Work request: Pull from the data below each line where the word "none" occurs, and copy it.

Dataset:
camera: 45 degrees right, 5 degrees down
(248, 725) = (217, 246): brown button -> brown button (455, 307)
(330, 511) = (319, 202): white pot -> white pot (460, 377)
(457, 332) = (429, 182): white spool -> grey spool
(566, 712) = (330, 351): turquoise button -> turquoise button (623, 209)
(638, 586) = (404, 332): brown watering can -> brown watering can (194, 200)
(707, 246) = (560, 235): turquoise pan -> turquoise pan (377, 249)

---

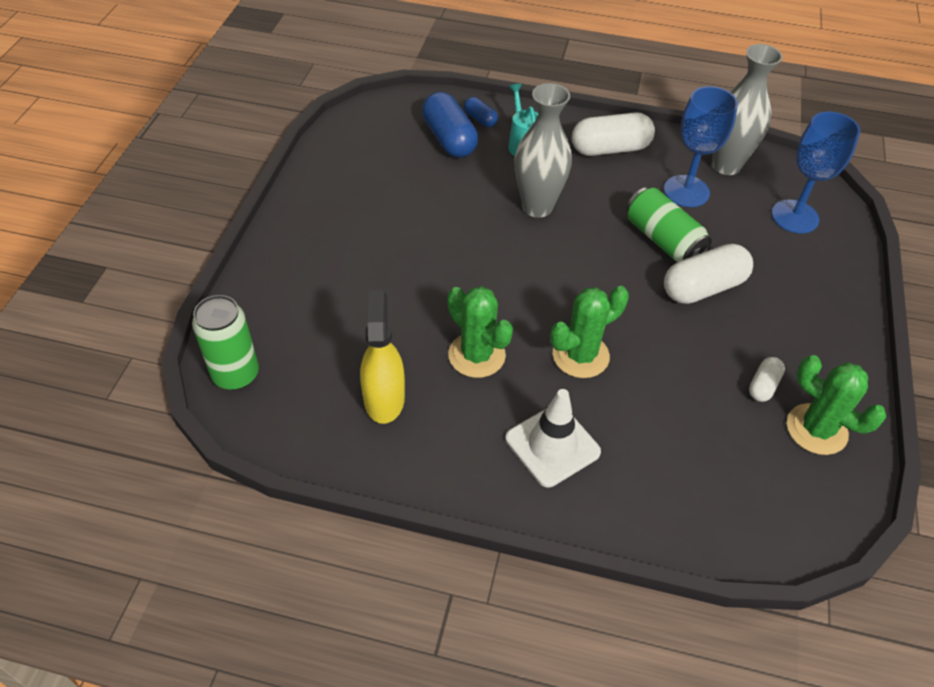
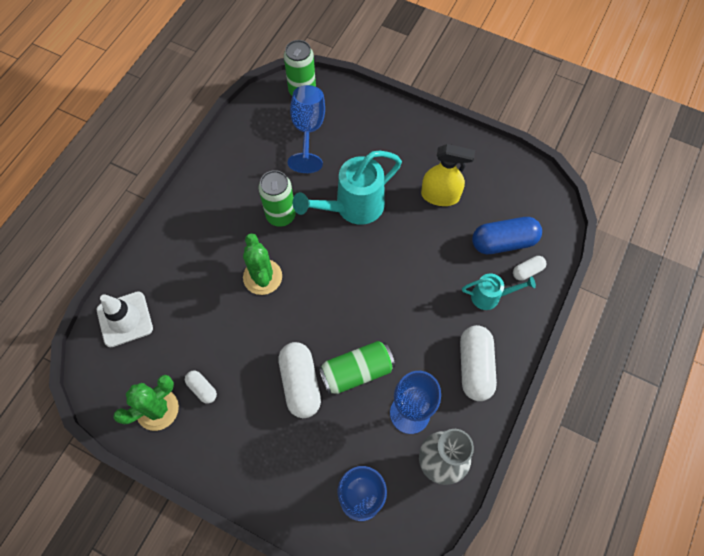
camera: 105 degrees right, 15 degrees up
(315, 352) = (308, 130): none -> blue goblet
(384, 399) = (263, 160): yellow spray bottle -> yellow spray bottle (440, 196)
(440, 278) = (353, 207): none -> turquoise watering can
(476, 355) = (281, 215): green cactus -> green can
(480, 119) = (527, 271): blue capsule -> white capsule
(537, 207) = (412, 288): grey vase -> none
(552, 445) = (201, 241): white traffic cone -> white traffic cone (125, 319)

Answer section:
(315, 352) = (308, 130): none -> blue goblet
(440, 278) = (353, 207): none -> turquoise watering can
(537, 207) = (412, 288): grey vase -> none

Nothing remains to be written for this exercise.